Pictures stay out; everything else in the records below is copied exactly.
# # # # # # #
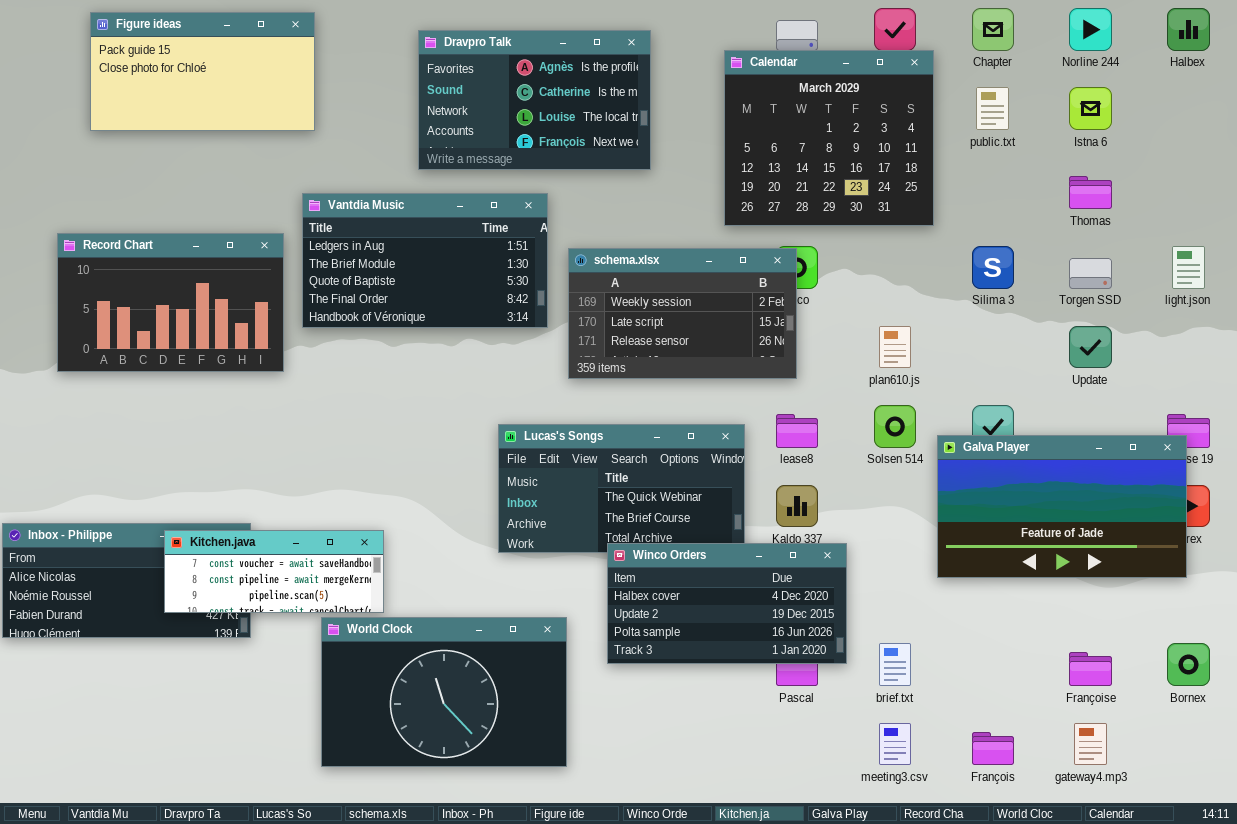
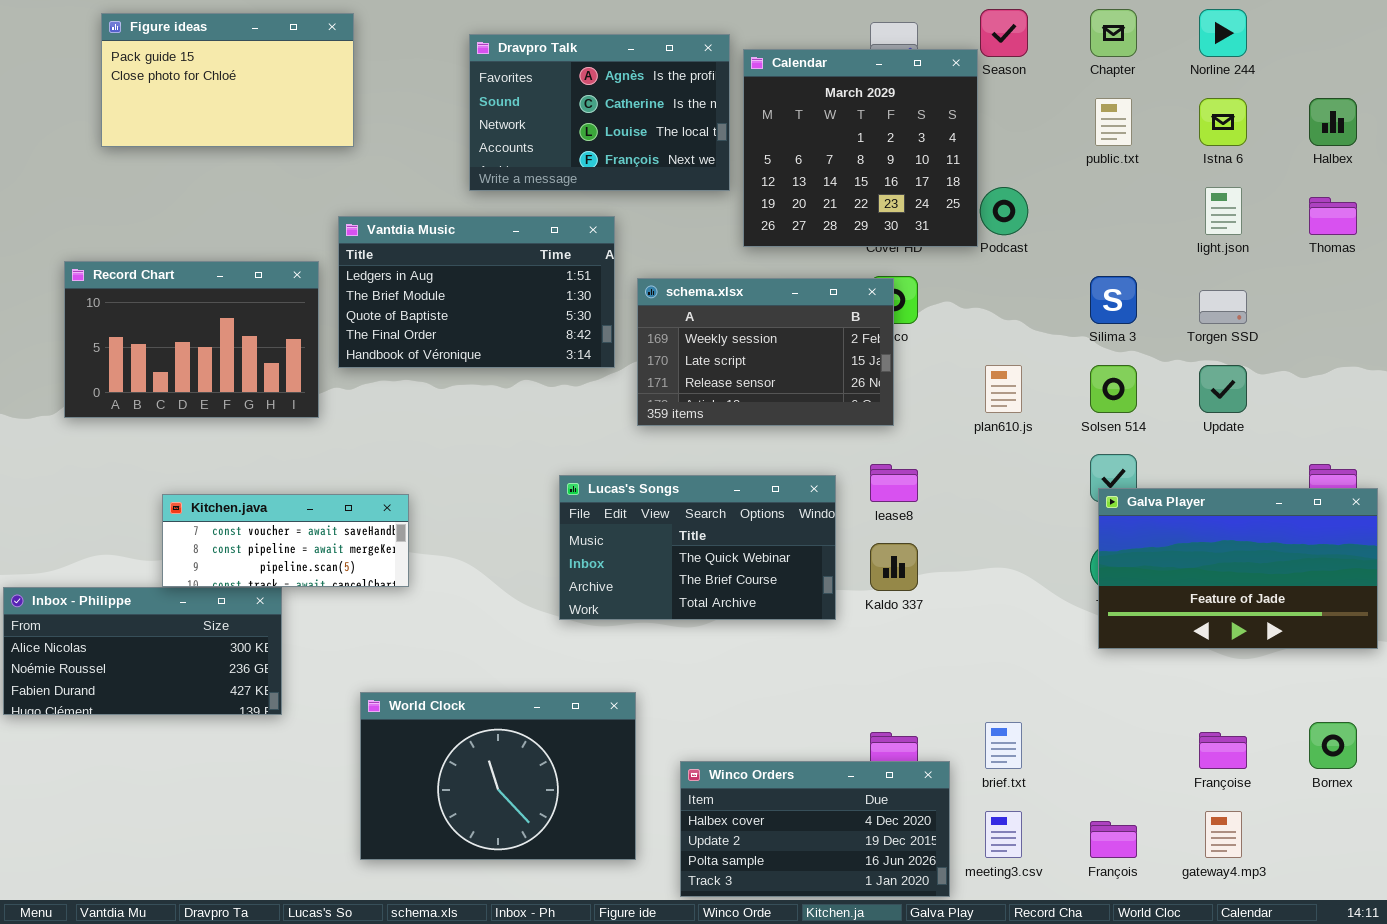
Halbex: [1167,8,1210,51] -> [1309,98,1357,146], moved
Calendar: [724,50,934,226] -> [743,49,978,247], moved
Thomas: [1069,176,1112,209] -> [1309,197,1357,235], moved
light.json: [1172,246,1205,289] -> [1205,187,1242,235], moved
Solsen 514: [874,405,916,448] -> [1090,365,1137,413], moved
Galva Player: [937,435,1187,578] -> [1098,488,1378,649], moved
Kitchen.java: [164,530,384,613] -> [162,494,409,587], moved
Winco Orders: [607,543,847,664] -> [680,761,950,897], moved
# # # # # # #
**Output for this exercise:**
Halbex: [1167,8,1210,51] -> [1309,98,1357,146], moved
Calendar: [724,50,934,226] -> [743,49,978,247], moved
Thomas: [1069,176,1112,209] -> [1309,197,1357,235], moved
light.json: [1172,246,1205,289] -> [1205,187,1242,235], moved
Solsen 514: [874,405,916,448] -> [1090,365,1137,413], moved
Galva Player: [937,435,1187,578] -> [1098,488,1378,649], moved
Kitchen.java: [164,530,384,613] -> [162,494,409,587], moved
Winco Orders: [607,543,847,664] -> [680,761,950,897], moved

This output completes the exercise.